▸ **Version comparison data**
* * * * *

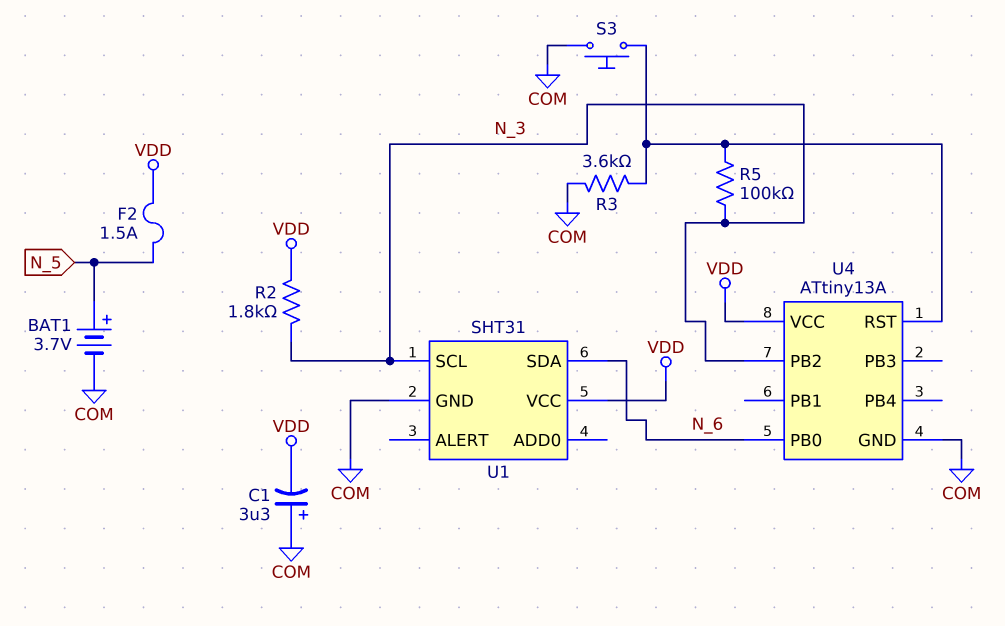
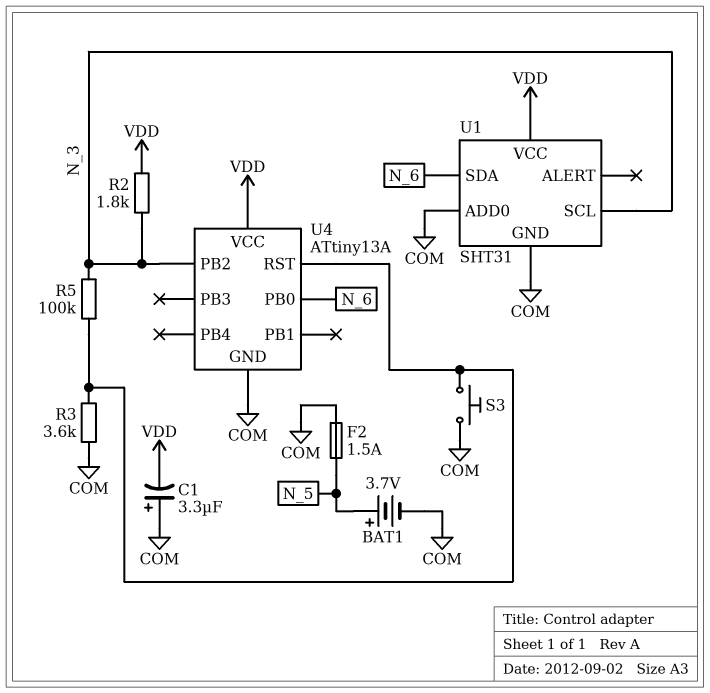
F2: 1.5A (N_5, VDD) -> 1.5A (COM, N_5)
U1 pin ADD0: none -> COM

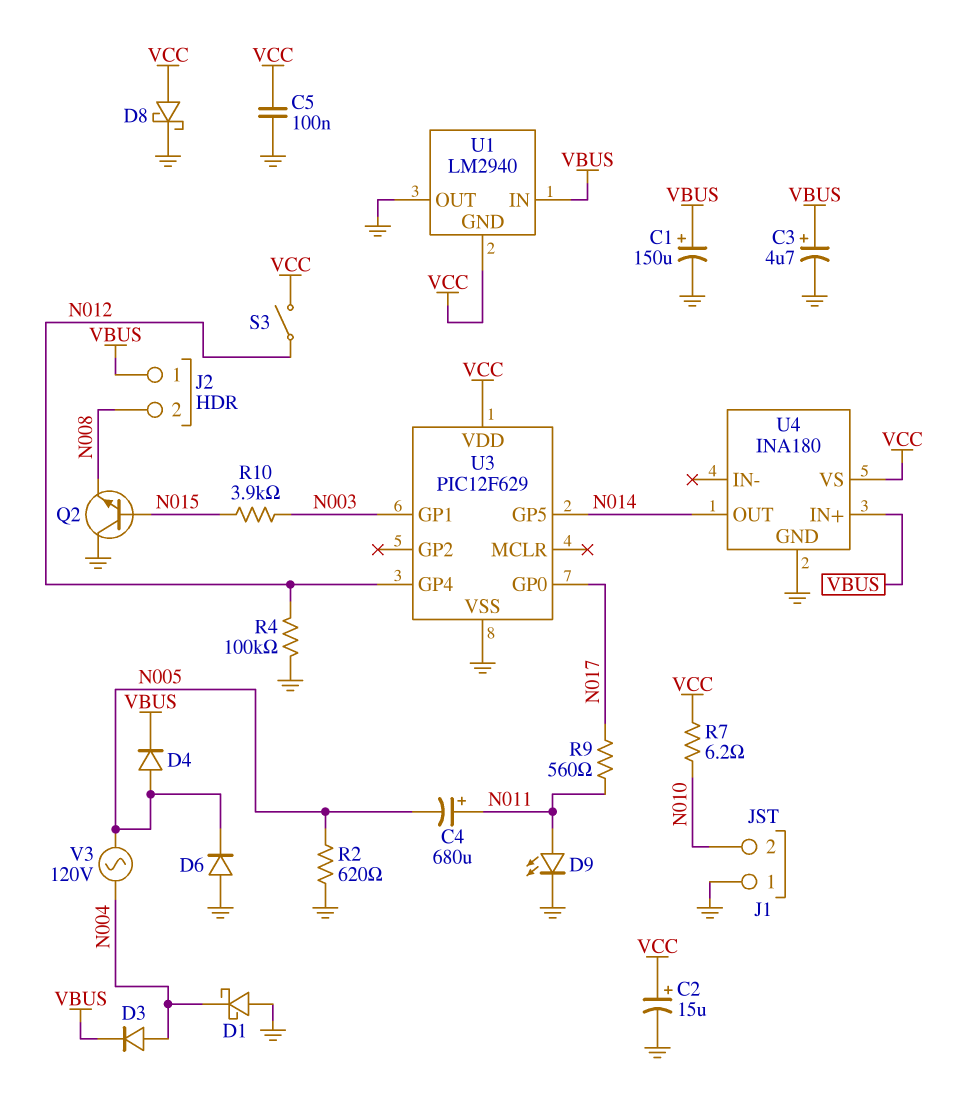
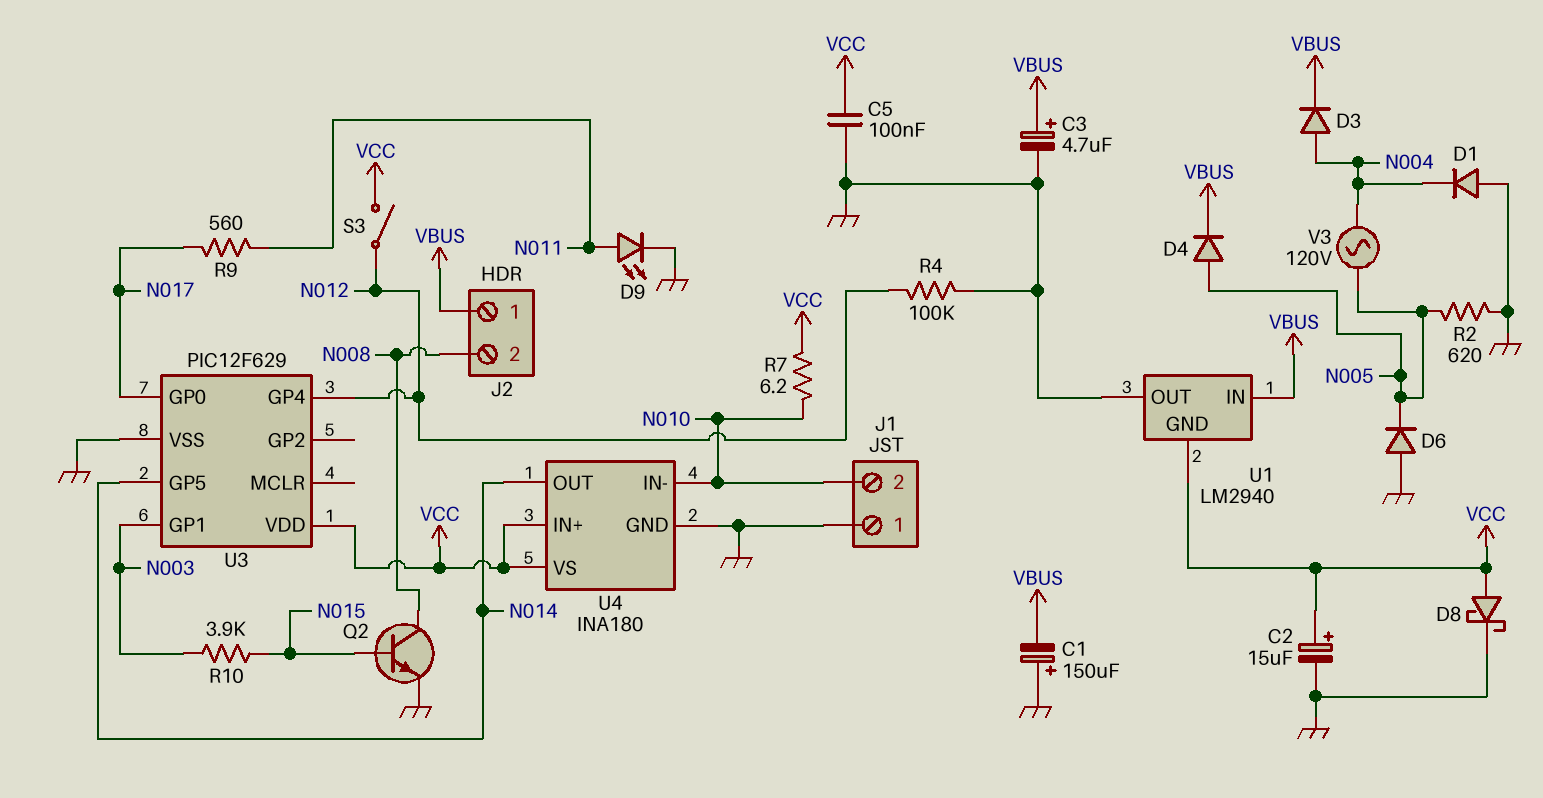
C1: 150uF (plus VBUS, minus GND) -> 150uF (plus GND, minus VBUS)
C4: 680uF (plus N011, minus N005) -> none
D1: schottky (A GND, K N004) -> diode (A GND, K N004)
Q2: NPN (B N015, C GND, E N008) -> NPN (B N015, C N008, E GND)
U4 pin IN+: VBUS -> VCC
U4 pin IN-: none -> N010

* * * * *

▸ **PROBLEM REQUIREMENTS**
Copy out every line above without change, dropping the pictures.

▸ **WRITTEN ANSWER**
F2: 1.5A (N_5, VDD) -> 1.5A (COM, N_5)
U1 pin ADD0: none -> COM

C1: 150uF (plus VBUS, minus GND) -> 150uF (plus GND, minus VBUS)
C4: 680uF (plus N011, minus N005) -> none
D1: schottky (A GND, K N004) -> diode (A GND, K N004)
Q2: NPN (B N015, C GND, E N008) -> NPN (B N015, C N008, E GND)
U4 pin IN+: VBUS -> VCC
U4 pin IN-: none -> N010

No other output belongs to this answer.